### Work instructions
In the records below, find the line that contains "RELAY2 pin IN1: A1 -> 11" and the line that contains "RFID pin SCK: A2 -> 10". Set down exactly those lines and every line between them, and nothing more.

### Records shown
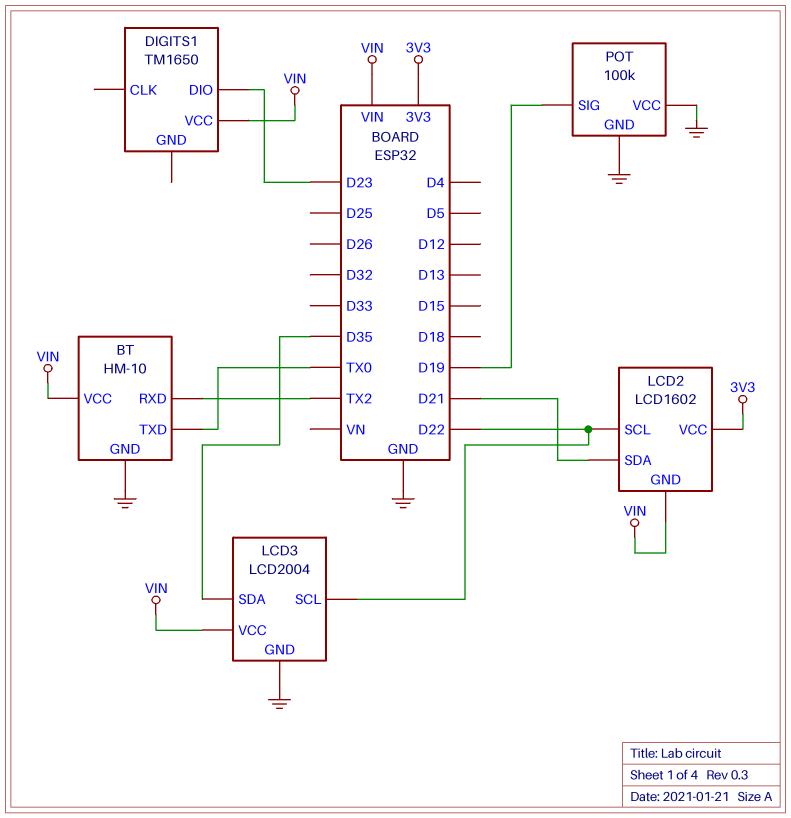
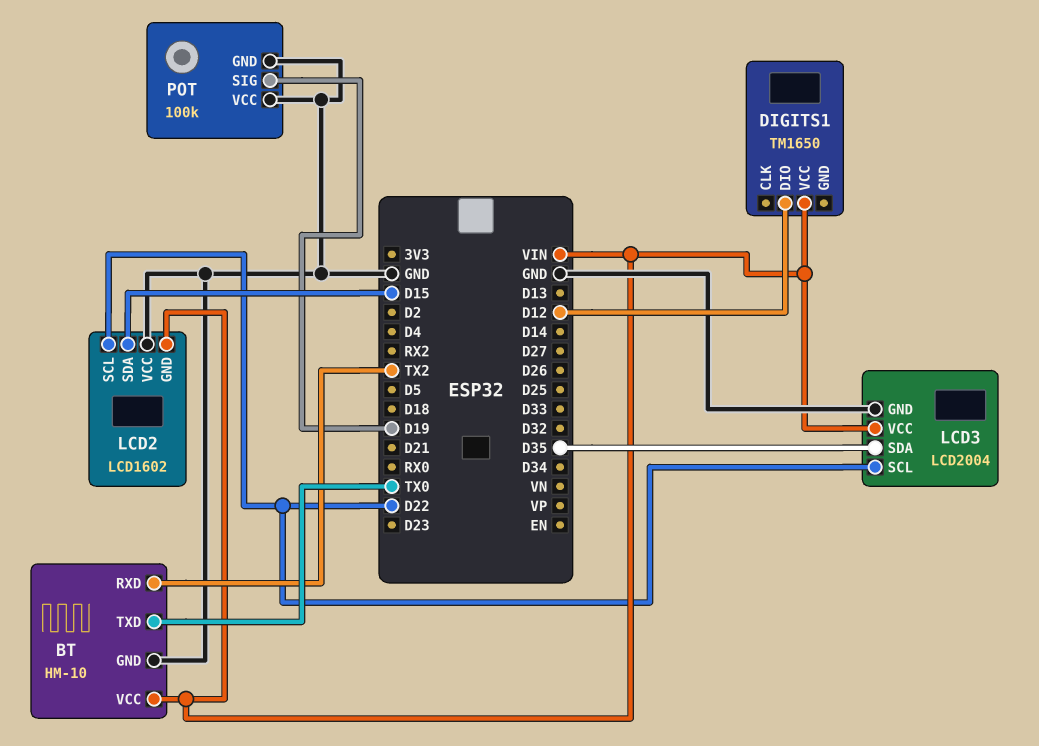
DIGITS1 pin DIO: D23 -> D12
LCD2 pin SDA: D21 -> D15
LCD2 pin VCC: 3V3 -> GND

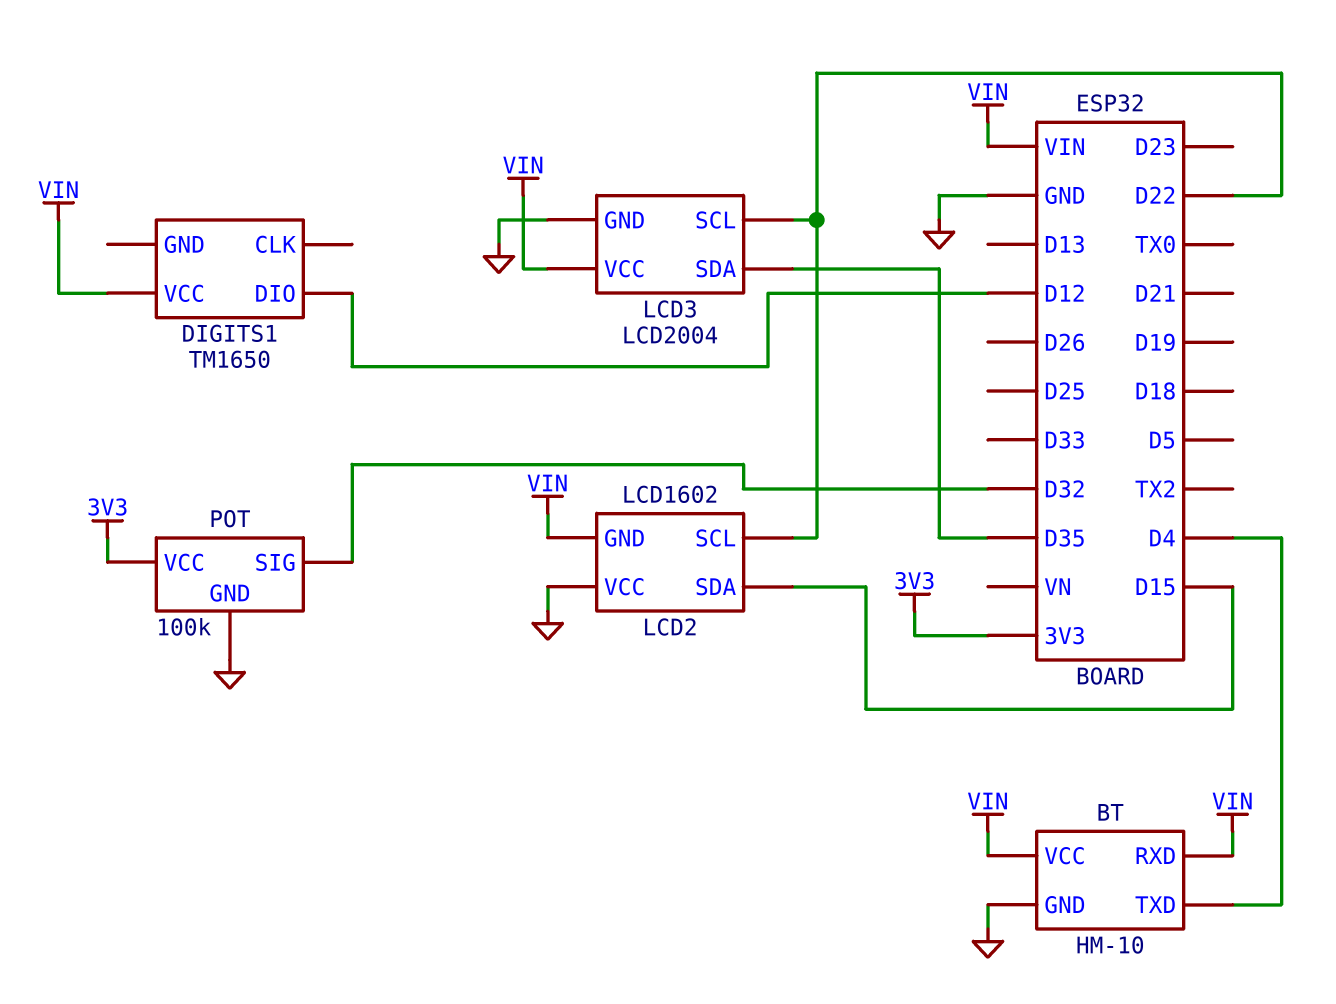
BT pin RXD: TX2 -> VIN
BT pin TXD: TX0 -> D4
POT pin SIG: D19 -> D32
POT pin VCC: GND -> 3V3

==

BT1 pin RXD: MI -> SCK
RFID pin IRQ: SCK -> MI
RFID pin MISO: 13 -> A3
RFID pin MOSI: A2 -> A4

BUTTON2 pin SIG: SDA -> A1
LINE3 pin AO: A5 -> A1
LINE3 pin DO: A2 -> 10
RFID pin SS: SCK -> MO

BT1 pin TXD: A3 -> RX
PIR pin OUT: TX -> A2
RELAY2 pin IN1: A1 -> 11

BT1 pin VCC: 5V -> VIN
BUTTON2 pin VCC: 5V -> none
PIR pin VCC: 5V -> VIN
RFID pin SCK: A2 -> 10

### Reply
RELAY2 pin IN1: A1 -> 11

BT1 pin VCC: 5V -> VIN
BUTTON2 pin VCC: 5V -> none
PIR pin VCC: 5V -> VIN
RFID pin SCK: A2 -> 10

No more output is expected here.